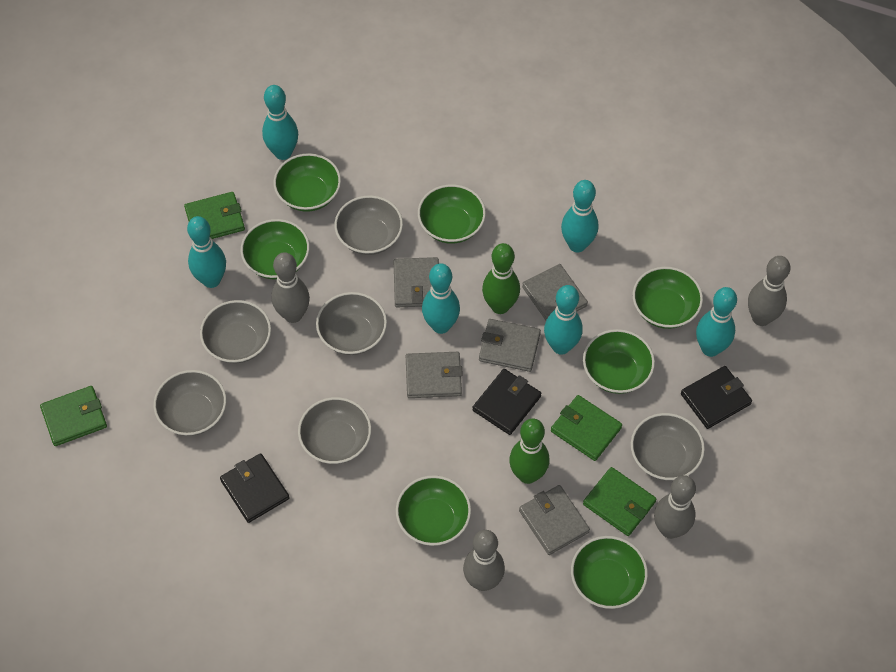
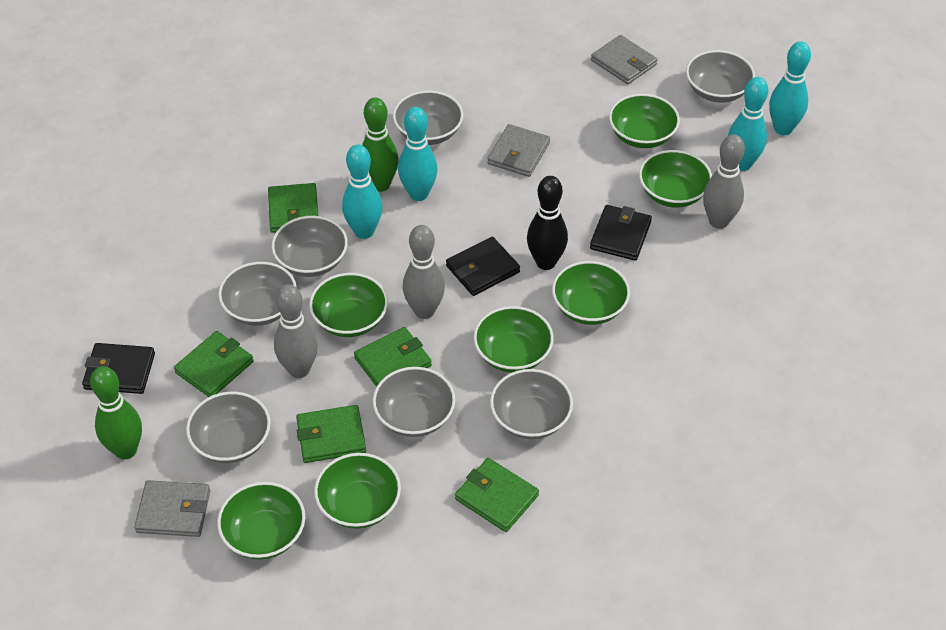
black bowling pin: 0 -> 1
green wallet: 4 -> 5
grey bowl: 6 -> 7
grey bowling pin: 4 -> 3
grey wallet: 5 -> 3
turquoise bowling pin: 6 -> 4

·····

## What is expected
Please repeat everything in the data above except the pictures, exactly as it reads.

## Result of the exercise
black bowling pin: 0 -> 1
green wallet: 4 -> 5
grey bowl: 6 -> 7
grey bowling pin: 4 -> 3
grey wallet: 5 -> 3
turquoise bowling pin: 6 -> 4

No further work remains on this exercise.